*Try it*.
The entries below hold a line with "pink car: 1 -> 2" and a line with "brown screwdriver: 2 -> 1". Return those lines and all that lie between them, exactly and only.

Saved data entries

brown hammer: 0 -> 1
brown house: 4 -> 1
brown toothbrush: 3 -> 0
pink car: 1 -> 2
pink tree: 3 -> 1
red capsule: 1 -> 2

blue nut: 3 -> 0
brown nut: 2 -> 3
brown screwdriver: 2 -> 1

* * *

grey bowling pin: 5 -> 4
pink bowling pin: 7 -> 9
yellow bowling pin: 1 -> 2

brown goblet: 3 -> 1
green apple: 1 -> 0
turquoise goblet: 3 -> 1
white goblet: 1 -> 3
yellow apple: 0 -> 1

*Answer to this task*.
pink car: 1 -> 2
pink tree: 3 -> 1
red capsule: 1 -> 2

blue nut: 3 -> 0
brown nut: 2 -> 3
brown screwdriver: 2 -> 1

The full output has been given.